#### PROBLEM REQUIREMENTS:
Print the listing below a second time, exactly, and omit its images.

★ ★ ★ ★ ★

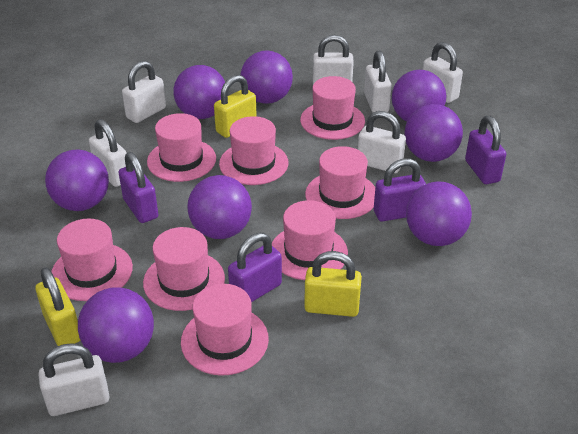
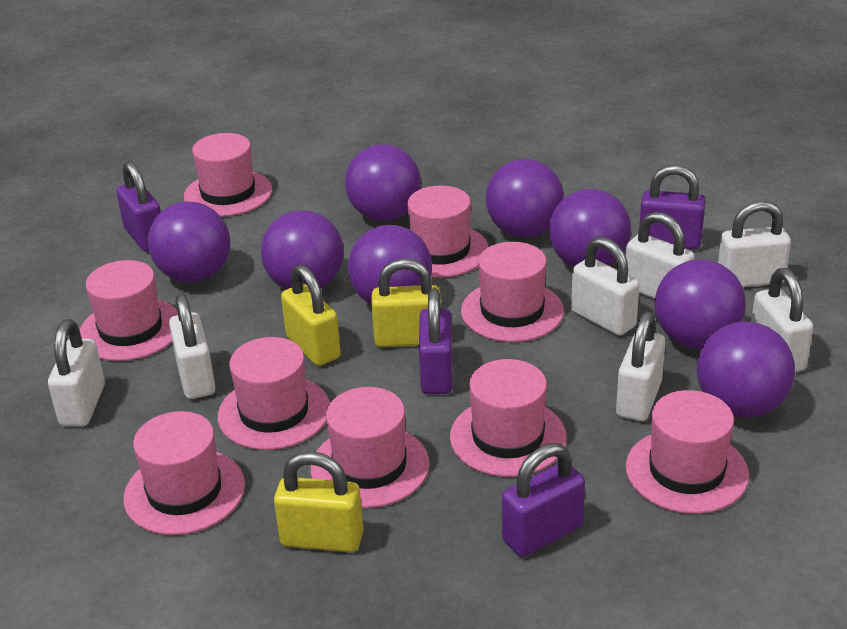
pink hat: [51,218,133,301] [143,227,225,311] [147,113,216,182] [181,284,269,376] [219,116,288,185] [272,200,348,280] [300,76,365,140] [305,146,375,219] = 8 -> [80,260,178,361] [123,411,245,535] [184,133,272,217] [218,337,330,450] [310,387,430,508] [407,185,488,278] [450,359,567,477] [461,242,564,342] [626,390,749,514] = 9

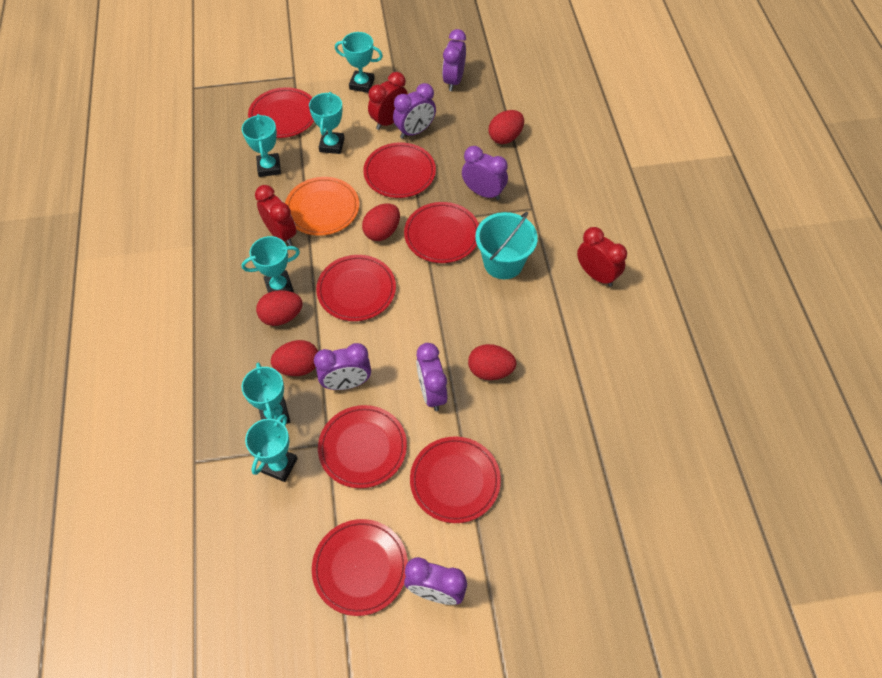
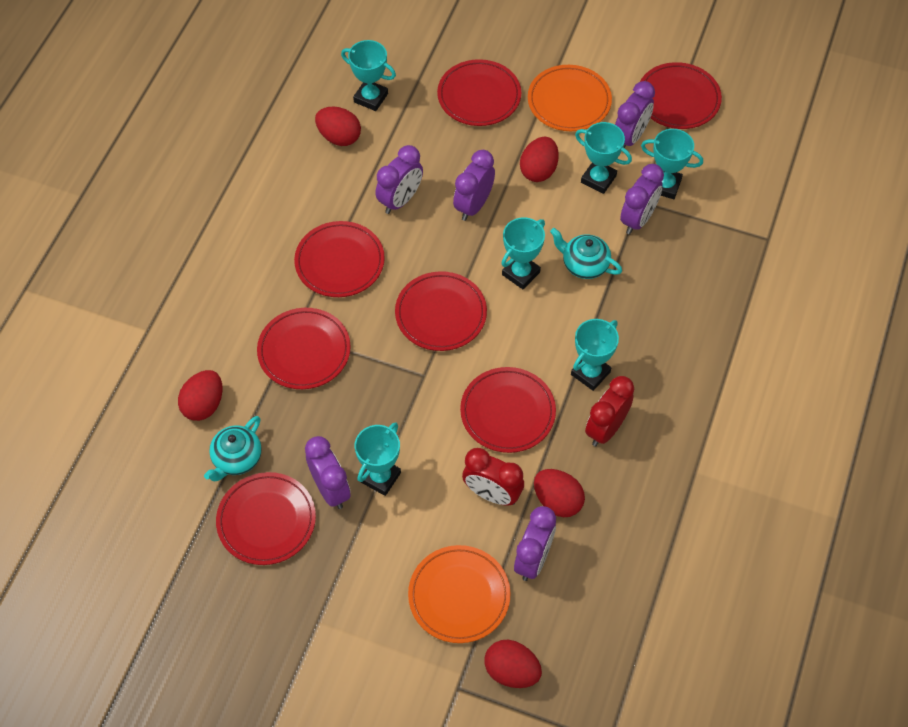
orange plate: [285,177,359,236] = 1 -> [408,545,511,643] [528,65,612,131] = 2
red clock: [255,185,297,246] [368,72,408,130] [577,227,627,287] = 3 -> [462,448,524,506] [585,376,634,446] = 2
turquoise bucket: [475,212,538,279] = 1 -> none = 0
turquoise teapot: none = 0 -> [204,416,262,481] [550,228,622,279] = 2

★ ★ ★ ★ ★

#### RESPONSE FOR THIS EXERCISE:
pink hat: [51,218,133,301] [143,227,225,311] [147,113,216,182] [181,284,269,376] [219,116,288,185] [272,200,348,280] [300,76,365,140] [305,146,375,219] = 8 -> [80,260,178,361] [123,411,245,535] [184,133,272,217] [218,337,330,450] [310,387,430,508] [407,185,488,278] [450,359,567,477] [461,242,564,342] [626,390,749,514] = 9

orange plate: [285,177,359,236] = 1 -> [408,545,511,643] [528,65,612,131] = 2
red clock: [255,185,297,246] [368,72,408,130] [577,227,627,287] = 3 -> [462,448,524,506] [585,376,634,446] = 2
turquoise bucket: [475,212,538,279] = 1 -> none = 0
turquoise teapot: none = 0 -> [204,416,262,481] [550,228,622,279] = 2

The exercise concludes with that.